++++ Dataset records ++++

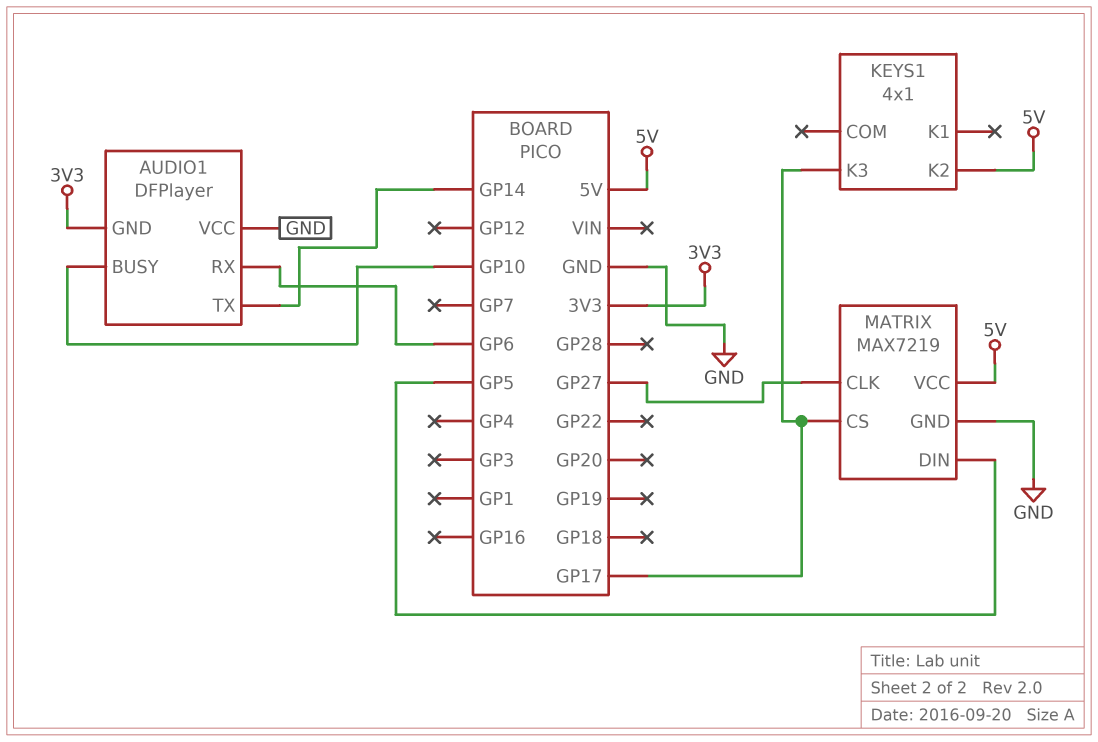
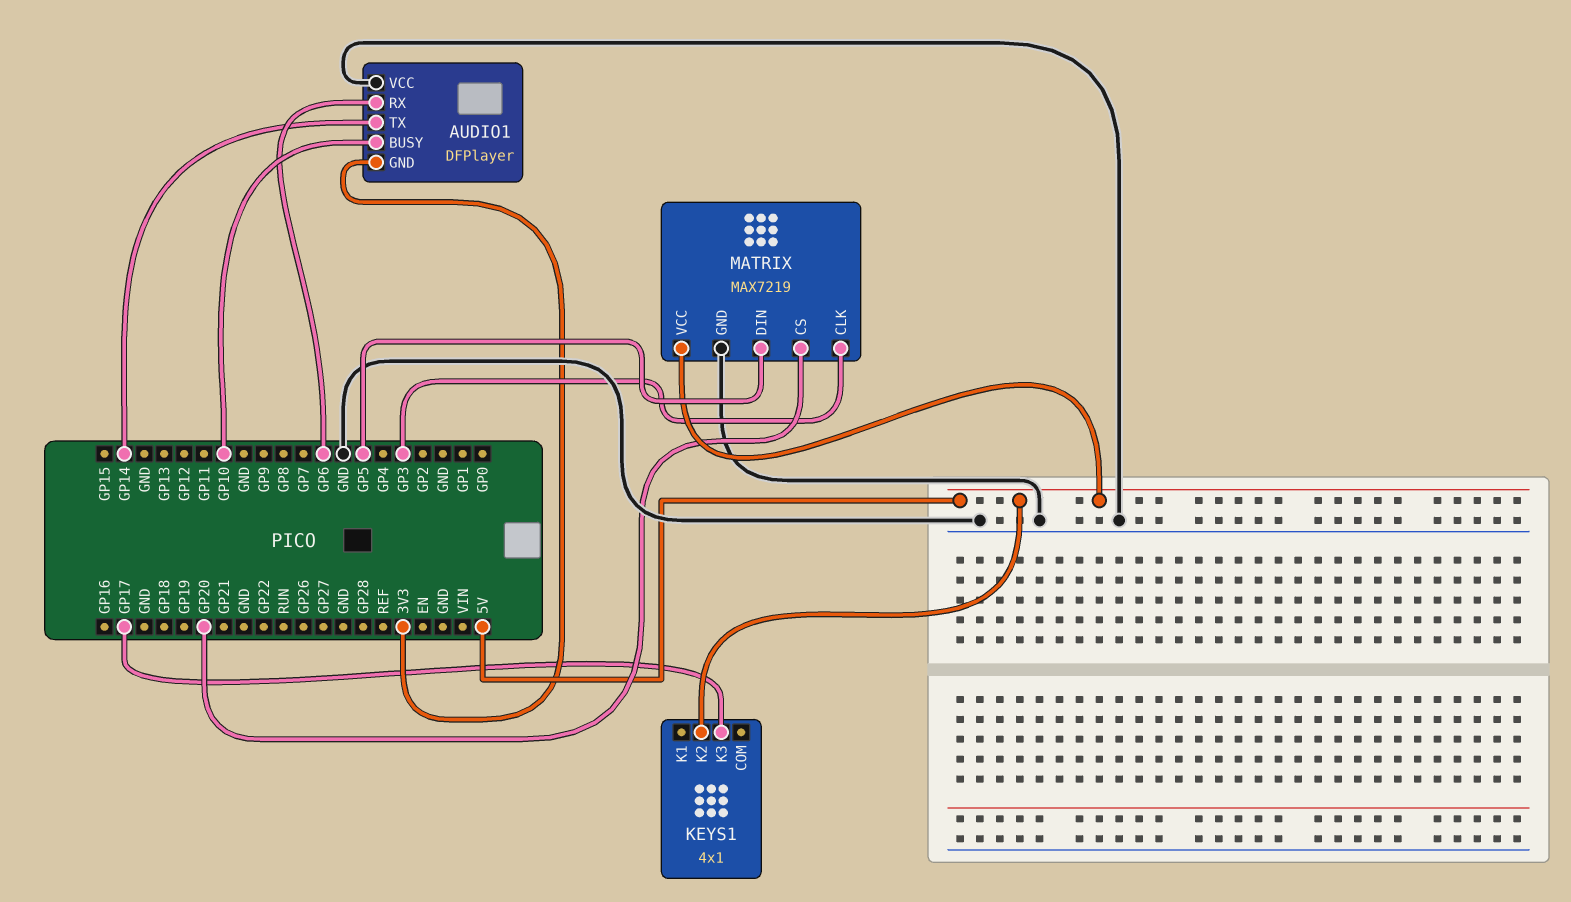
MATRIX pin CLK: GP27 -> GP3
MATRIX pin CS: GP17 -> GP20

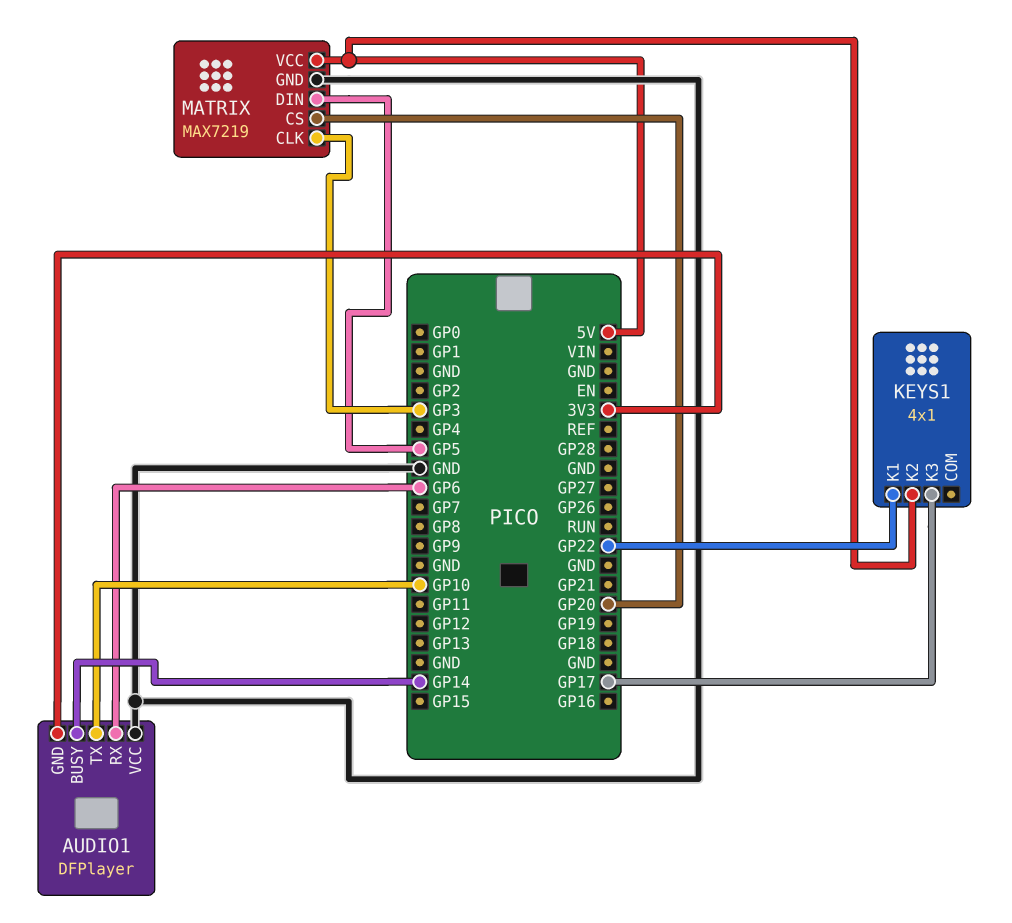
AUDIO1 pin BUSY: GP10 -> GP14
AUDIO1 pin TX: GP14 -> GP10
KEYS1 pin K1: none -> GP22

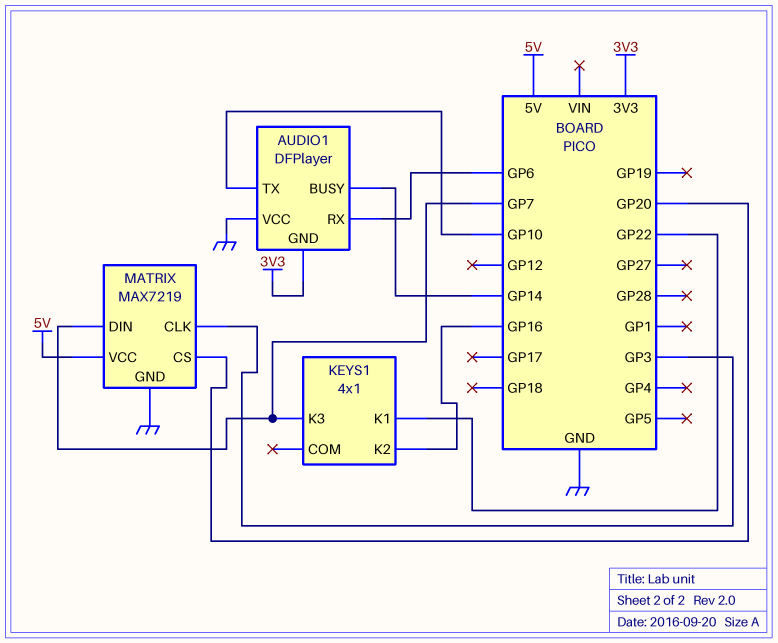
KEYS1 pin K2: 5V -> GP16
KEYS1 pin K3: GP17 -> GP7
MATRIX pin DIN: GP5 -> GP7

++++

→ **Problem details**
Lines from the one containing "KEYS1 pin K2: 5V -> GP16" through the last line of the data above are the only output wanted; restate them exactly.

→ **Output of the exercise**
KEYS1 pin K2: 5V -> GP16
KEYS1 pin K3: GP17 -> GP7
MATRIX pin DIN: GP5 -> GP7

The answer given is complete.